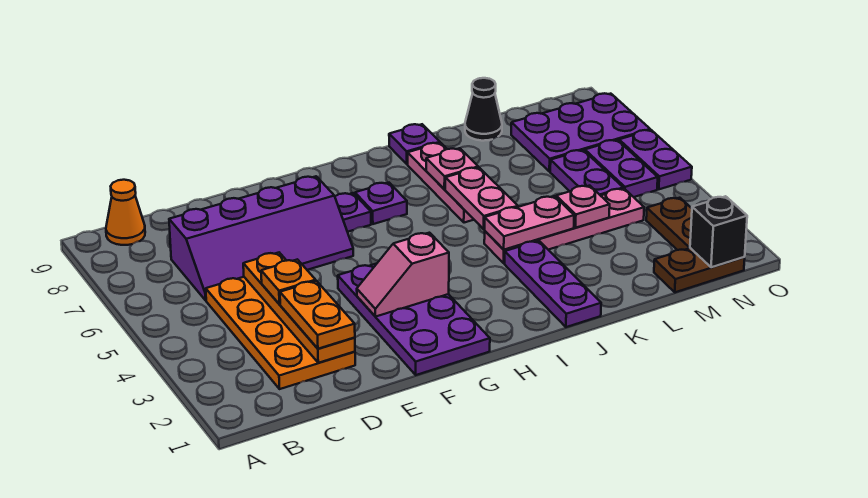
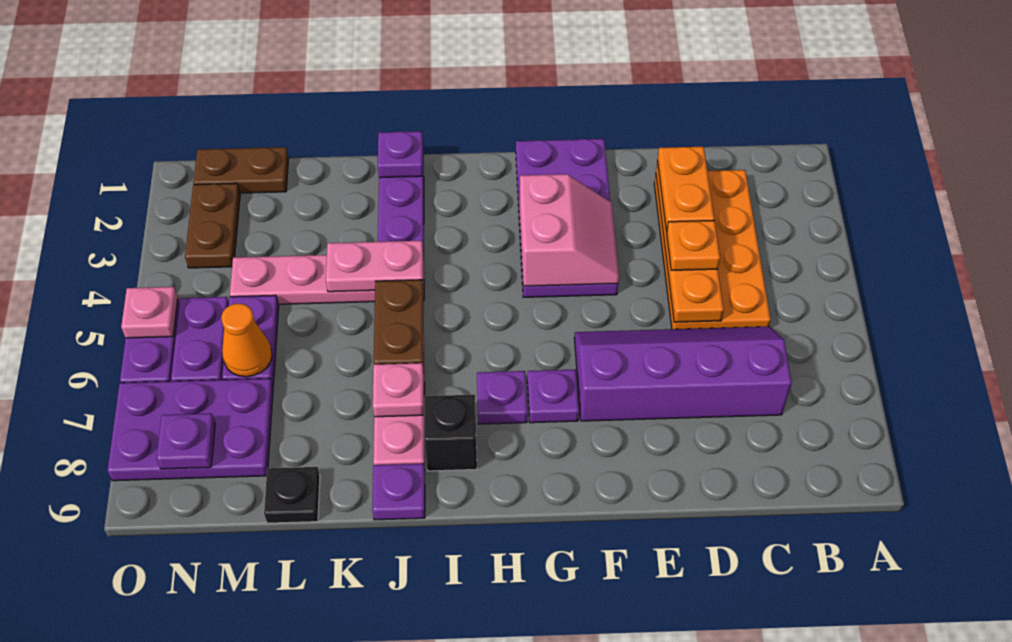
orange cone B9 level 1 -> orange cone M6 level 2
pink slope F3:G3 level 2 top G -> pink slope F3:G4 level 2 top G
none -> purple plate J1 level 2
pink plate J5:J6 level 2 -> brown plate J5:J6 level 2
pink plate L4 level 2 -> pink plate O5 level 2
black cone L9 level 1 -> black plate L9 level 1
black brick N1 level 2 -> black brick I8 level 1
none -> purple plate N8 level 2

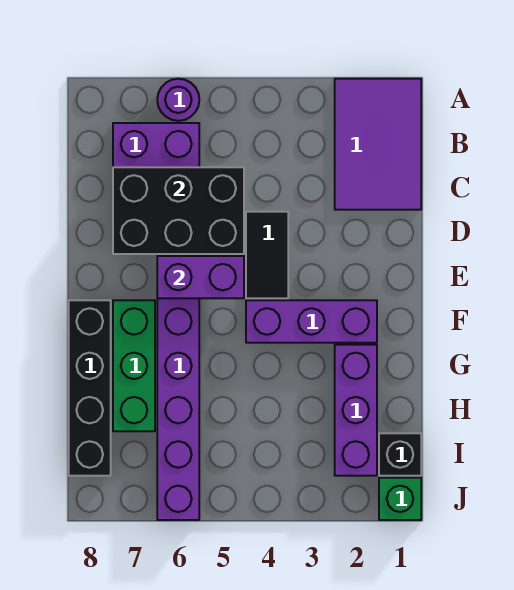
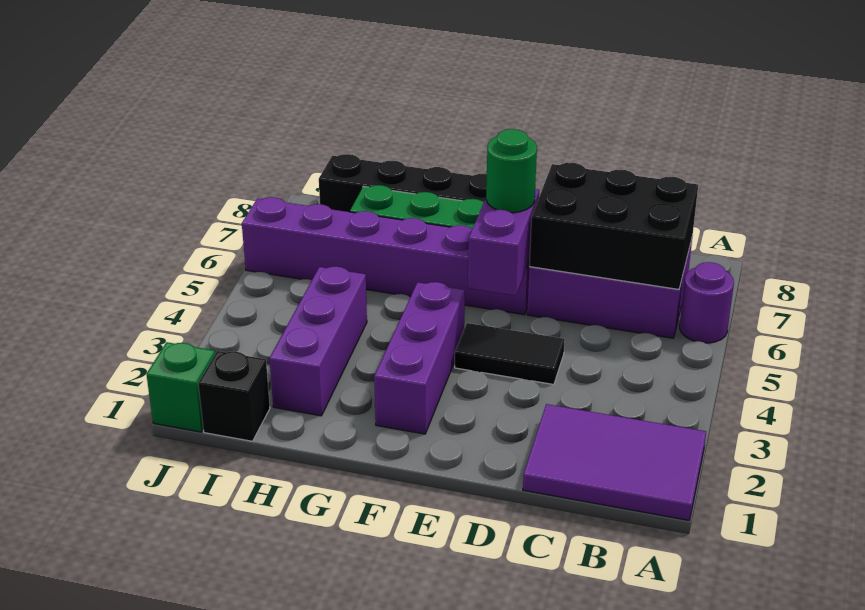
black brick C5:D7 level 2 -> black brick B6:D7 level 2
none -> green round brick E6 level 3
purple brick G2:I2 level 1 -> purple brick H2:H4 level 1

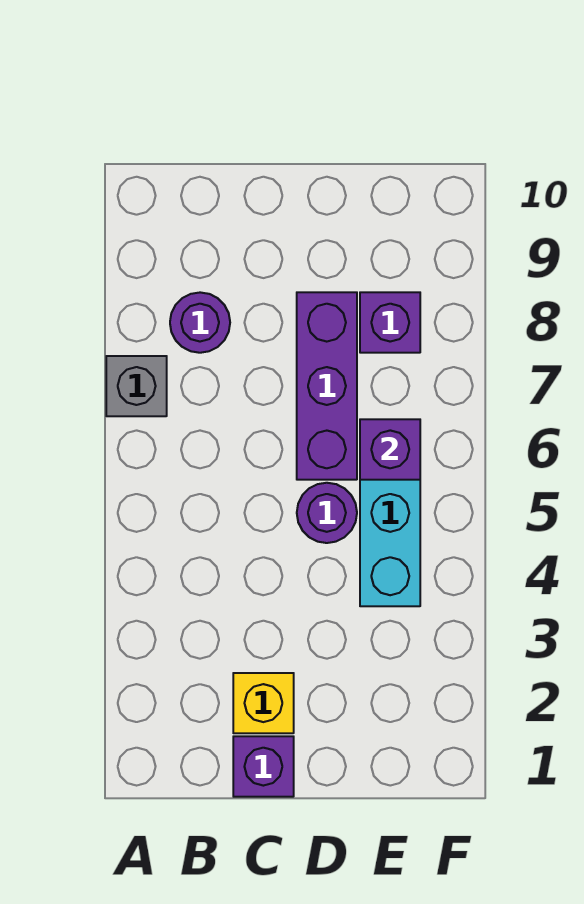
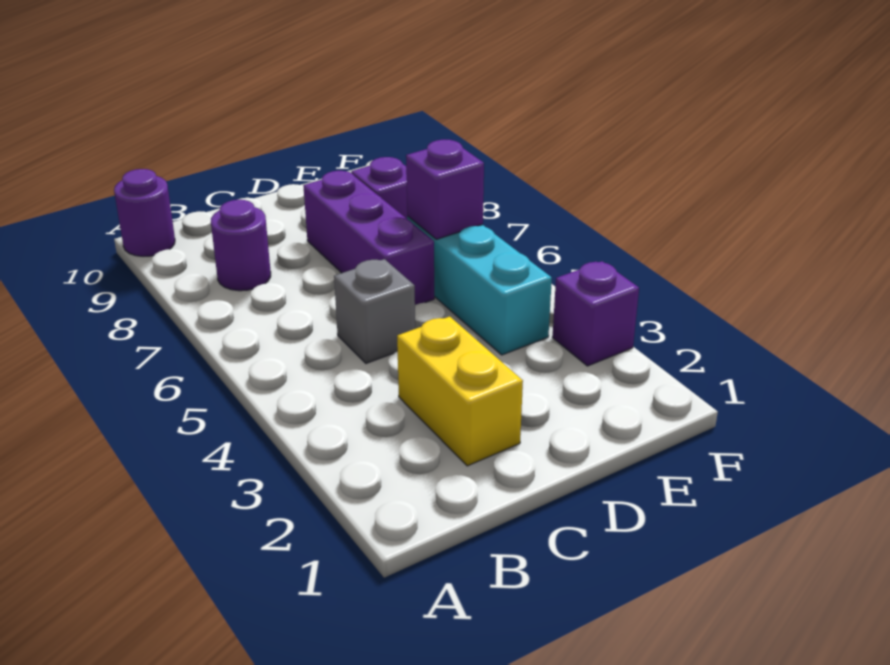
grey brick A7 level 1 -> grey brick C5 level 1
purple brick C1 level 1 -> purple brick F3 level 1
yellow brick C2 level 1 -> yellow brick C2:C3 level 1
purple round brick D5 level 1 -> purple round brick A10 level 1

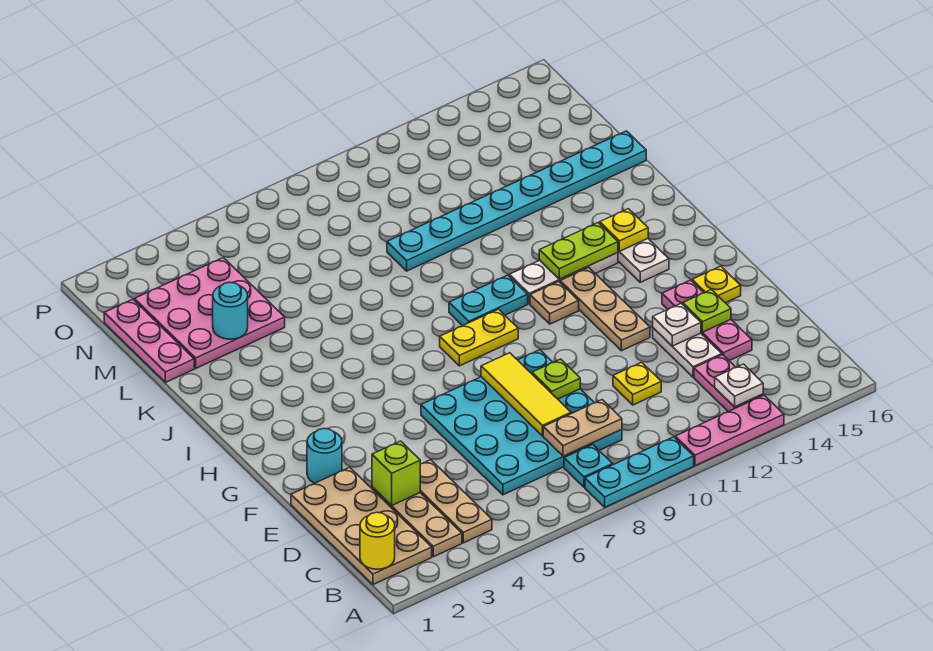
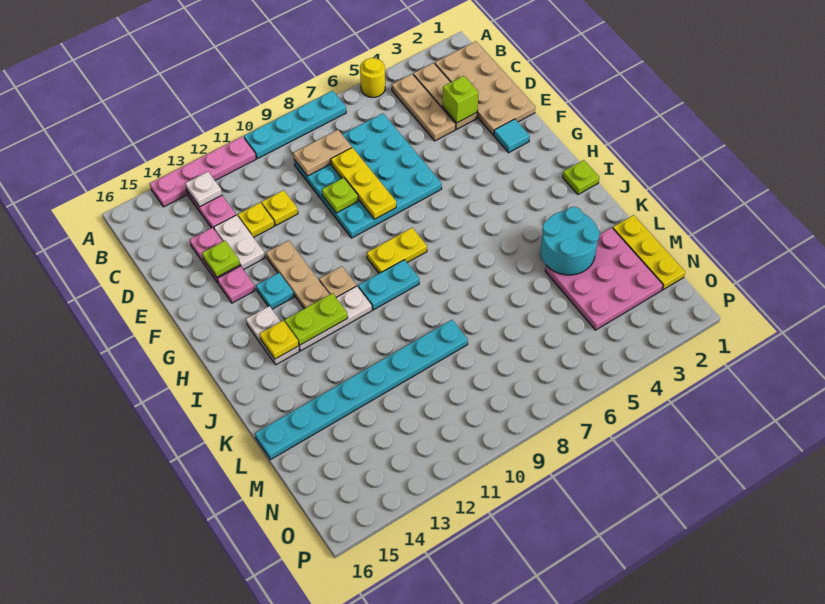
cyan plate A8:A10 level 1 -> cyan plate A7:A10 level 1
pink plate A11:A13 level 1 -> pink plate A11:A14 level 1
yellow round brick B1 level 2 -> yellow round brick A5 level 1
cyan plate B8 level 1 -> cyan plate G13 level 1
yellow tile D8:F8 level 2 -> yellow plate D8:F8 level 2
white plate E13 level 2 -> none
cyan round brick F2 level 1 -> cyan tile F2 level 1
yellow plate F15 level 1 -> yellow plate D12 level 1
none -> lime plate I1 level 1
pink plate L1:N1 level 1 -> yellow plate L1:N1 level 1
cyan round brick L3 level 2 -> cyan round brick K3:L4 level 2

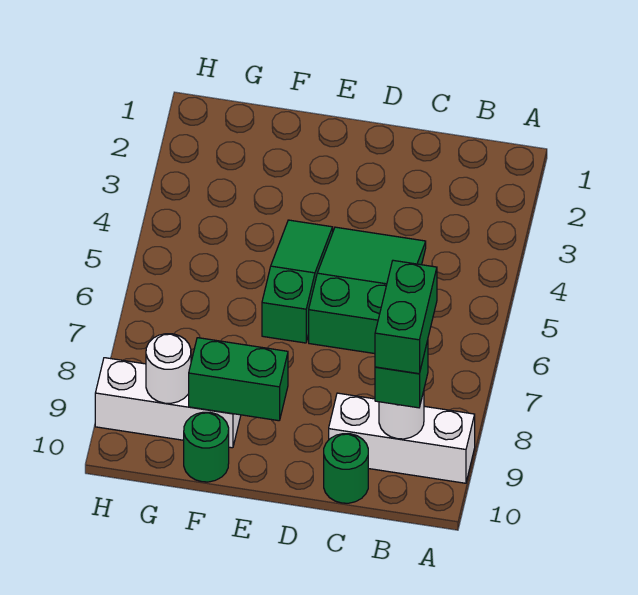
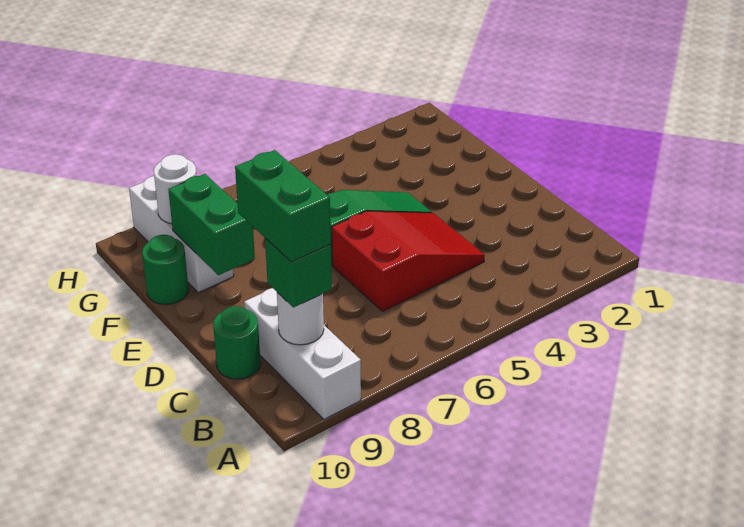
green brick B8:B9 level 4 -> green brick B9:C9 level 4
green slope C4:D6 level 1 top 6 -> red slope C4:D6 level 1 top 6

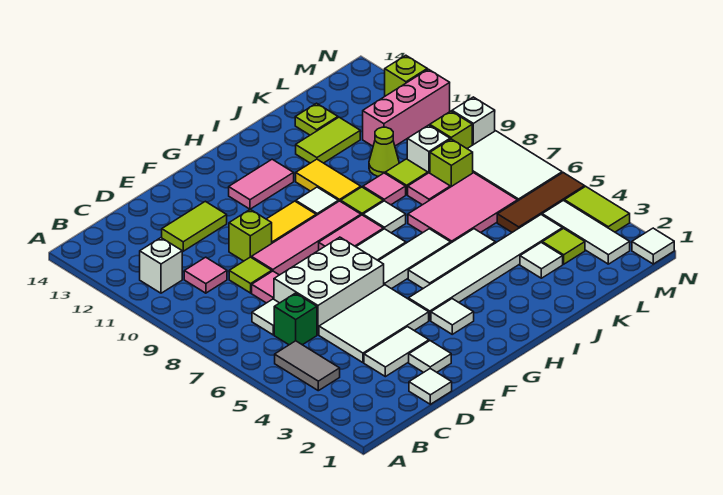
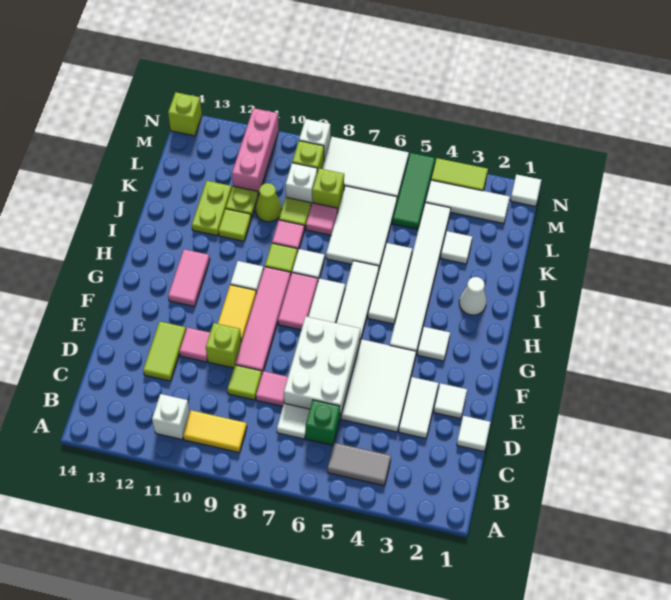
pink tile C10 level 1 -> pink tile E11 level 1
none -> white cone I2 level 1
yellow tile I10:I11 level 1 -> yellow tile B9:B10 level 1
pink tile J6:L7 level 1 -> white tile J6:L7 level 1
lime tile J12:K12 level 1 -> lime plate J12:K12 level 1
lime plate K13 level 1 -> lime plate K11 level 1
lime tile L3 level 1 -> lime tile J11 level 1
brown tile L5:N5 level 1 -> green tile L5:N5 level 1
lime brick N12 level 1 -> lime brick N14 level 1

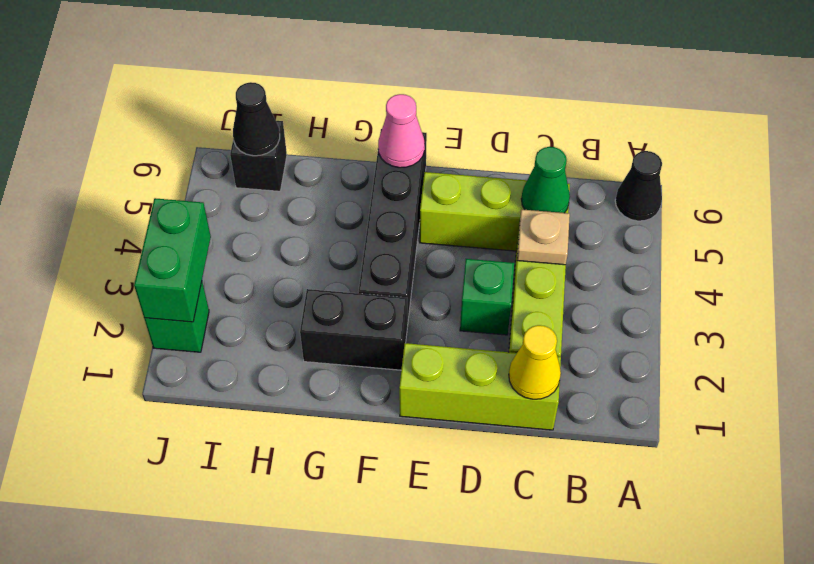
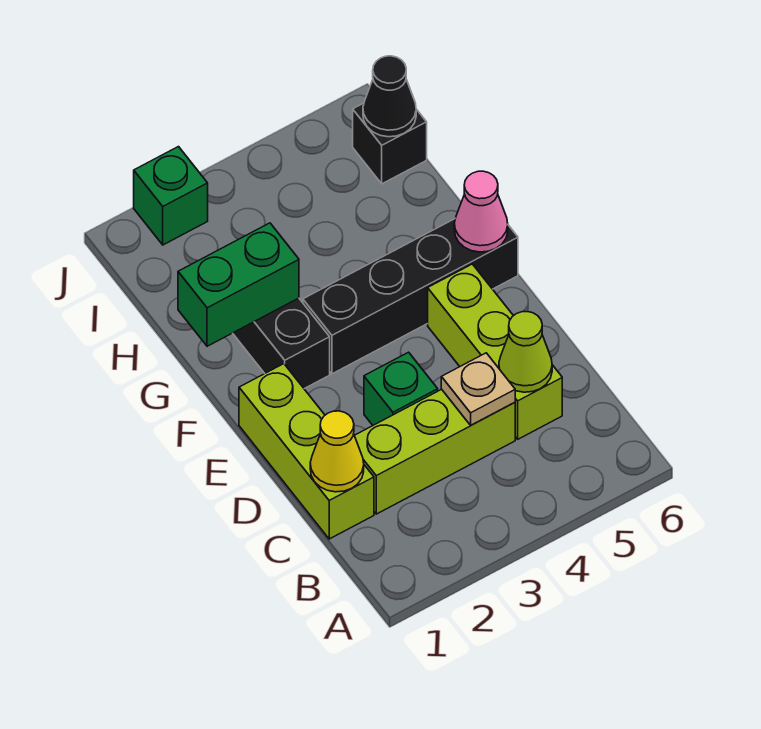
black cone A6 level 1 -> none
green cone C5 level 2 -> lime cone C5 level 2
green brick J2:J3 level 2 -> green brick G1:G2 level 2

········

**Your instructions**
Retype the lines above exactly as they appear, from the line containing "green brick B8:B9" through the line containing "lime tile J12:K12", and leave out any pictures.

**Response area**
green brick B8:B9 level 4 -> green brick B9:C9 level 4
green slope C4:D6 level 1 top 6 -> red slope C4:D6 level 1 top 6

pink tile C10 level 1 -> pink tile E11 level 1
none -> white cone I2 level 1
yellow tile I10:I11 level 1 -> yellow tile B9:B10 level 1
pink tile J6:L7 level 1 -> white tile J6:L7 level 1
lime tile J12:K12 level 1 -> lime plate J12:K12 level 1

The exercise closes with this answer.